Every record below needs to be written out exactly, apart from the pictures.

◆ DATA FOR ANALYSIS:
=-=-=-=-=

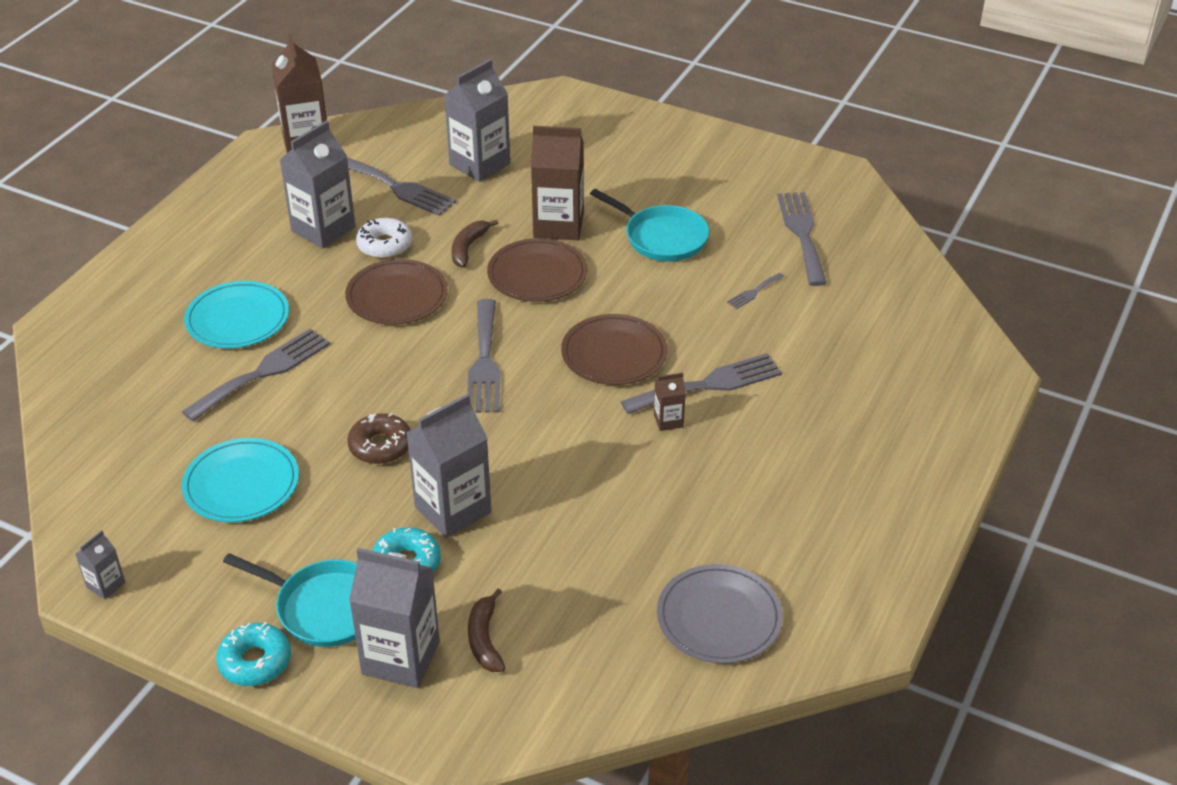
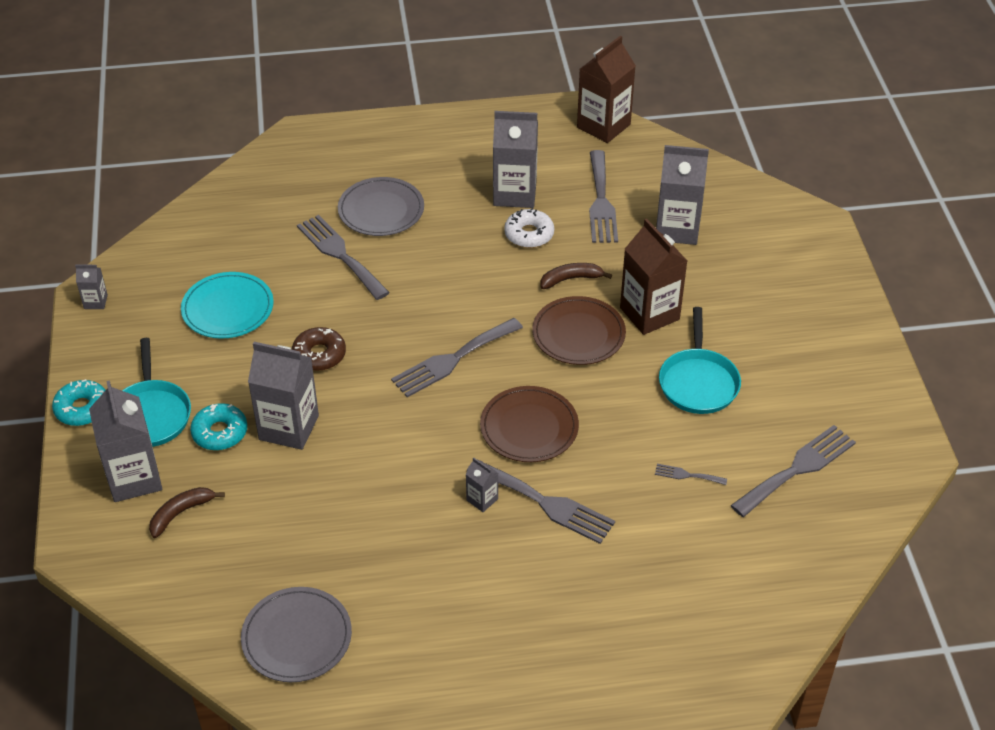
camera: 55 degrees right, 5 degrees up
(237, 319) = (381, 210): turquoise plate -> grey plate
(263, 372) = (340, 254): grey fork -> grey fork turned 135 degrees counterclockwise
(397, 296) = (479, 273): brown plate -> none
(668, 421) = (482, 499): brown carton -> grey carton

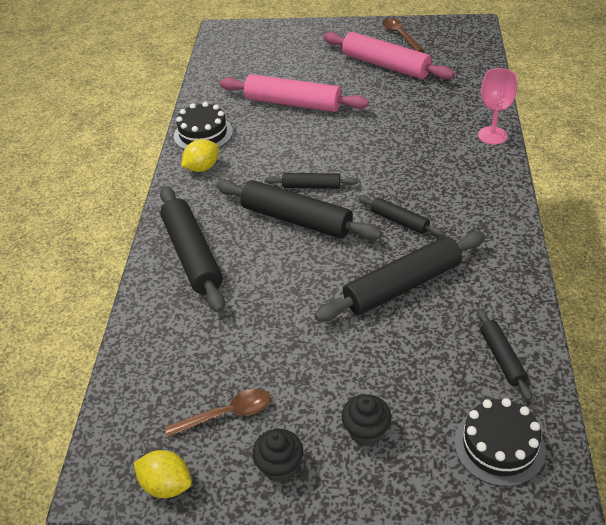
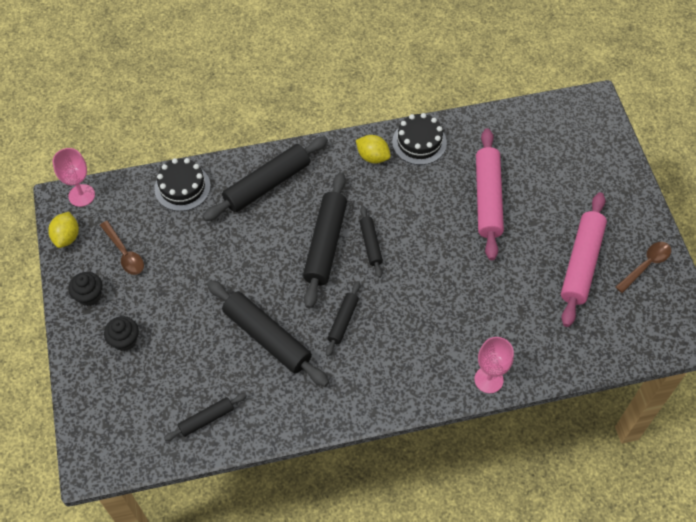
camera: 70 degrees right, 15 degrees up
(103, 456) = (81, 195): none -> pink goblet
(499, 446) = (127, 426): black cake -> black cake (182, 187)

=-=-=-=-=

◆ SOLVED PROBLEM:
camera: 55 degrees right, 5 degrees up
(237, 319) = (381, 210): turquoise plate -> grey plate
(263, 372) = (340, 254): grey fork -> grey fork turned 135 degrees counterclockwise
(397, 296) = (479, 273): brown plate -> none
(668, 421) = (482, 499): brown carton -> grey carton

camera: 70 degrees right, 15 degrees up
(103, 456) = (81, 195): none -> pink goblet
(499, 446) = (127, 426): black cake -> black cake (182, 187)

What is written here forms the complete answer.